Top of Raw data

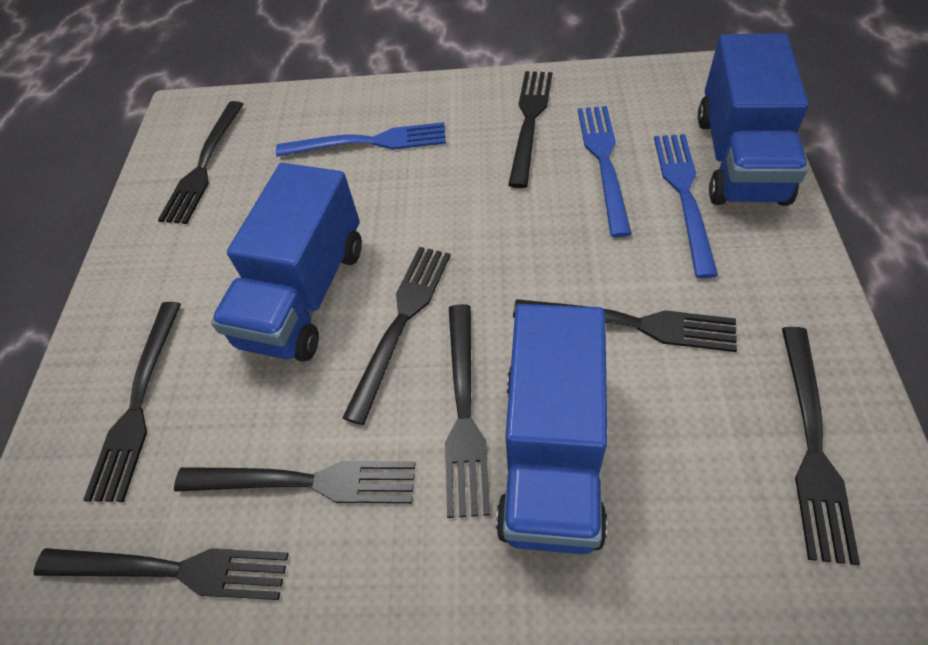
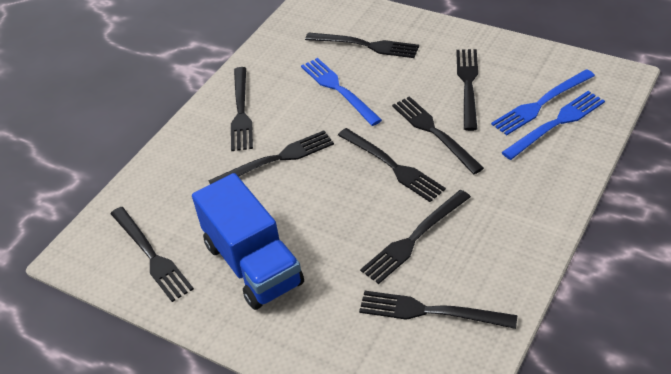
blue truck: 3 -> 1

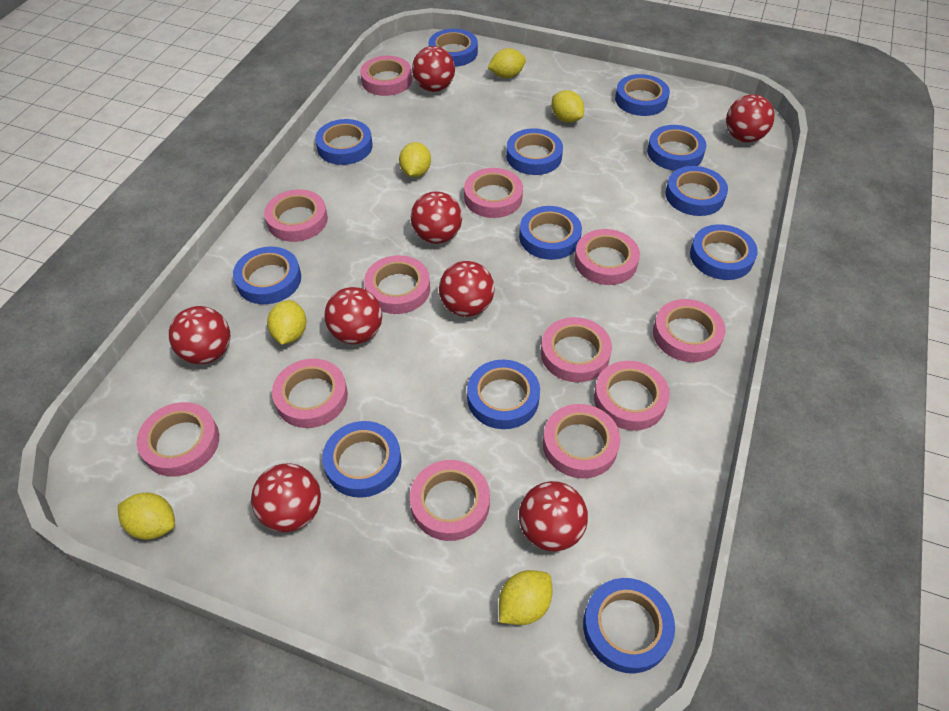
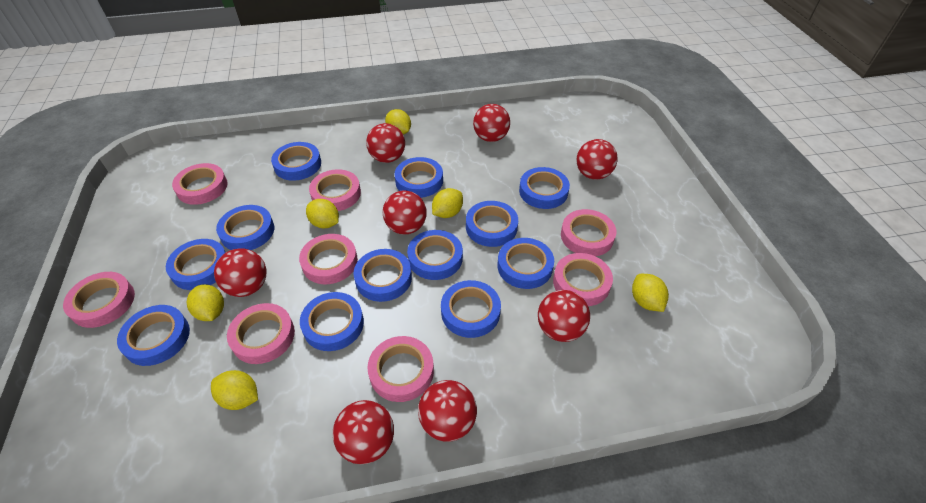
pink tape: 12 -> 8

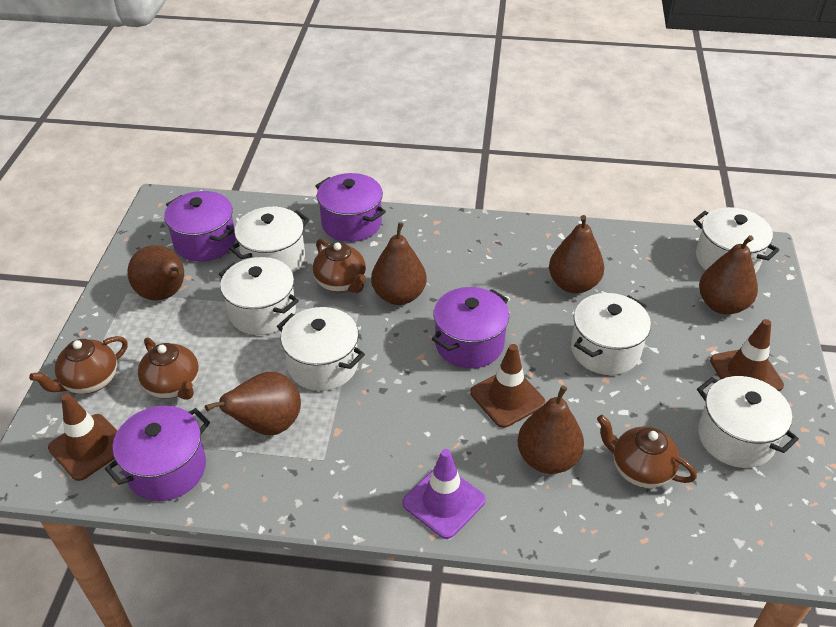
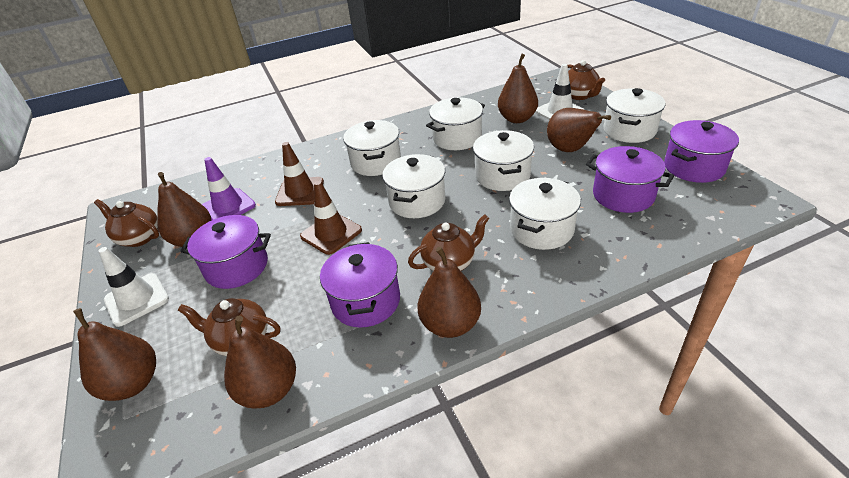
brown traffic cone: 3 -> 2
white traffic cone: 0 -> 2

Bottom of Raw data

*Task details*
For every line in the data above that holds "traffic", return the line itself.

*Response area*
brown traffic cone: 3 -> 2
white traffic cone: 0 -> 2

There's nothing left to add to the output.